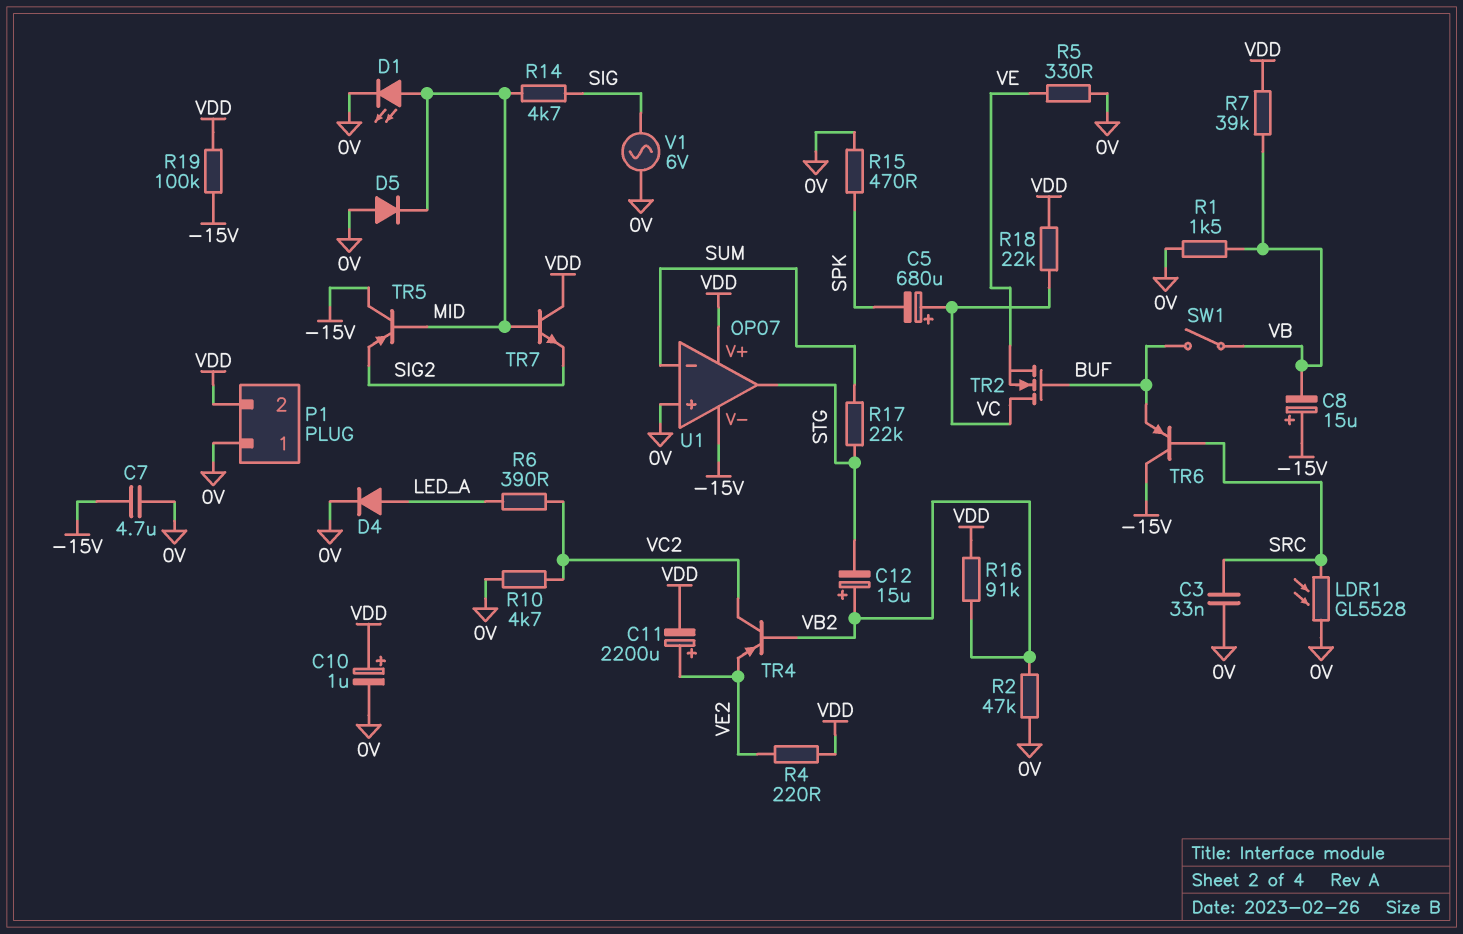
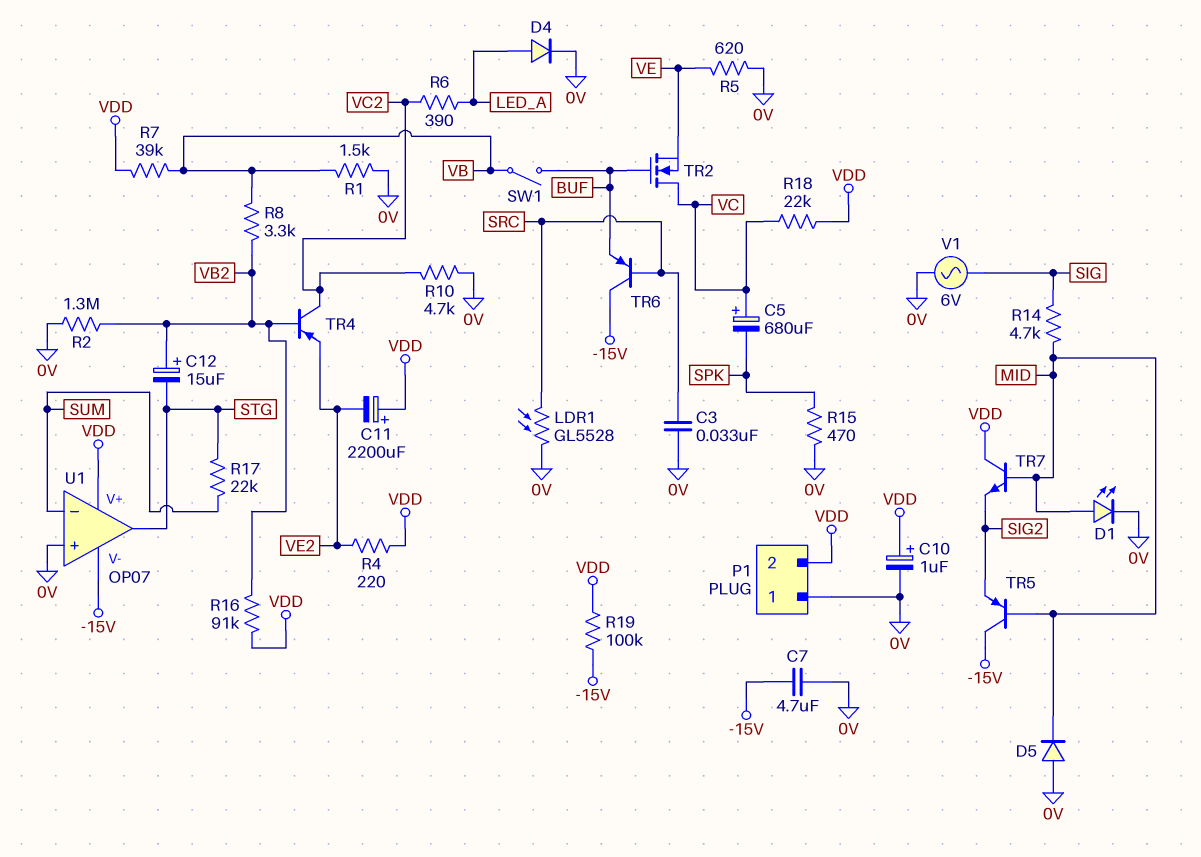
C8: 15uF (plus -15V, minus VB) -> none
C11: 2200uF (plus VE2, minus VDD) -> 2200uF (plus VDD, minus VE2)
R2: 47k (0V, VB2) -> 1.3M (0V, VB2)
R5: 330 (0V, VE) -> 620 (0V, VE)
R8: none -> 3.3k (VB, VB2)

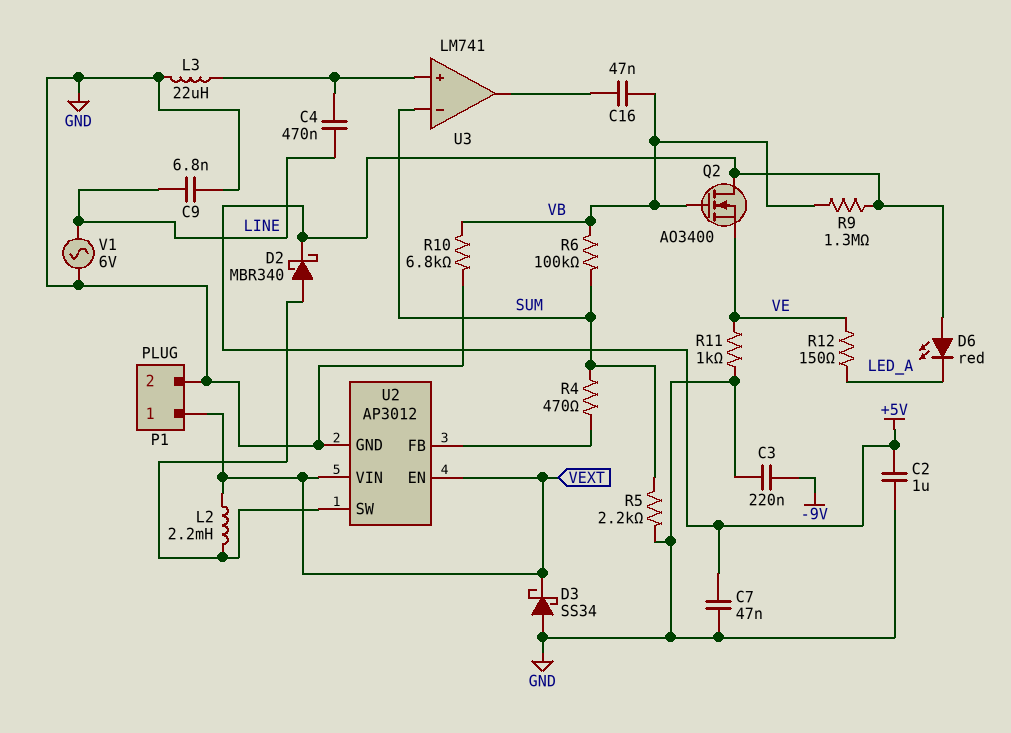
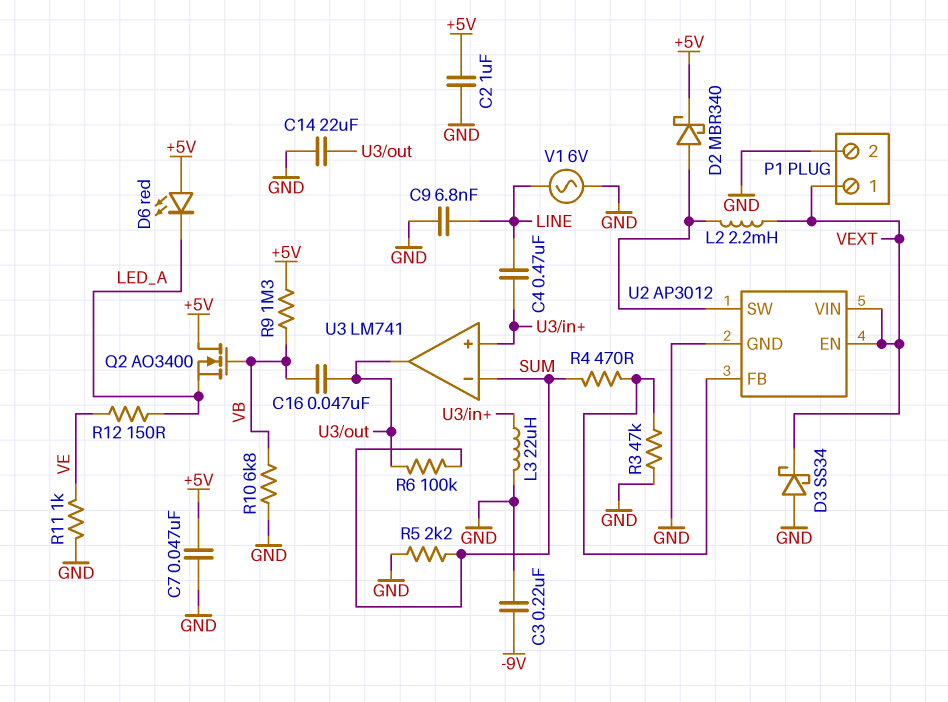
C14: none -> 22uF (GND, U3/out)
Q2: NMOS AO3400 (G VB, D +5V, S VE) -> NMOS AO3400 (G VB, D +5V, S LED_A)
R3: none -> 47k (GND, U2/FB)
R6: 100k (SUM, VB) -> 100k (SUM, U3/out)

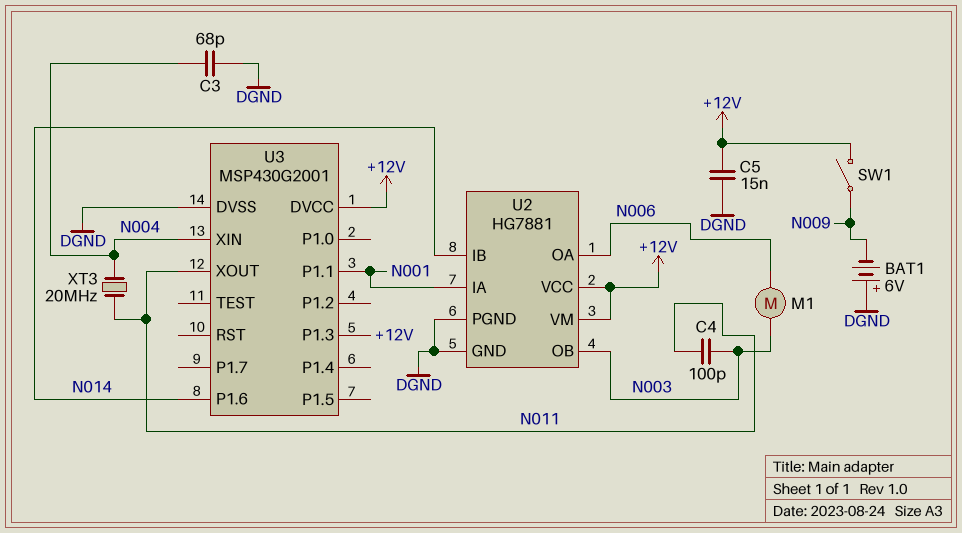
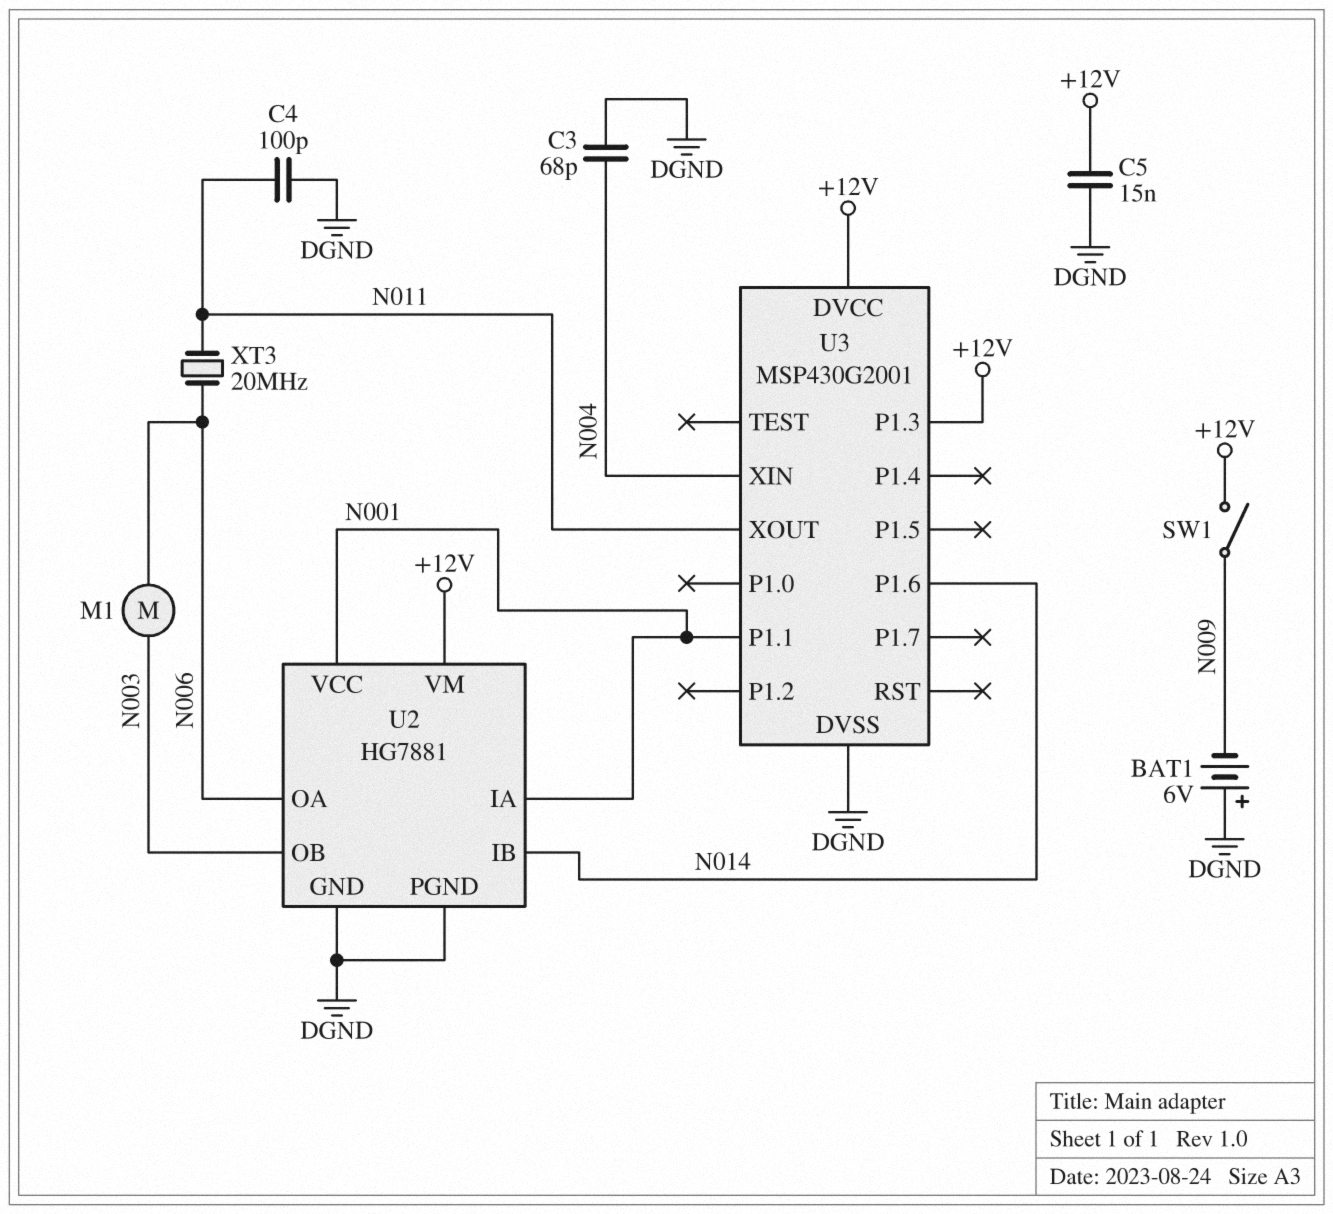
C4: 100pF (N003, N011) -> 100pF (DGND, N011)
U2 pin VCC: +12V -> N001
XT3: 20MHz (N004, N011) -> 20MHz (N006, N011)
::::::
*WHAT YOU HAVE TO DO*. Return exactly, and only, the lines that run from the line containing "R6: 100k (SUM, VB) -> 100k (SUM, U3/out)" to the last line of the entries above, both ends included, with pictures left out.

*SOLUTION FOR THIS EXERCISE*.
R6: 100k (SUM, VB) -> 100k (SUM, U3/out)

C4: 100pF (N003, N011) -> 100pF (DGND, N011)
U2 pin VCC: +12V -> N001
XT3: 20MHz (N004, N011) -> 20MHz (N006, N011)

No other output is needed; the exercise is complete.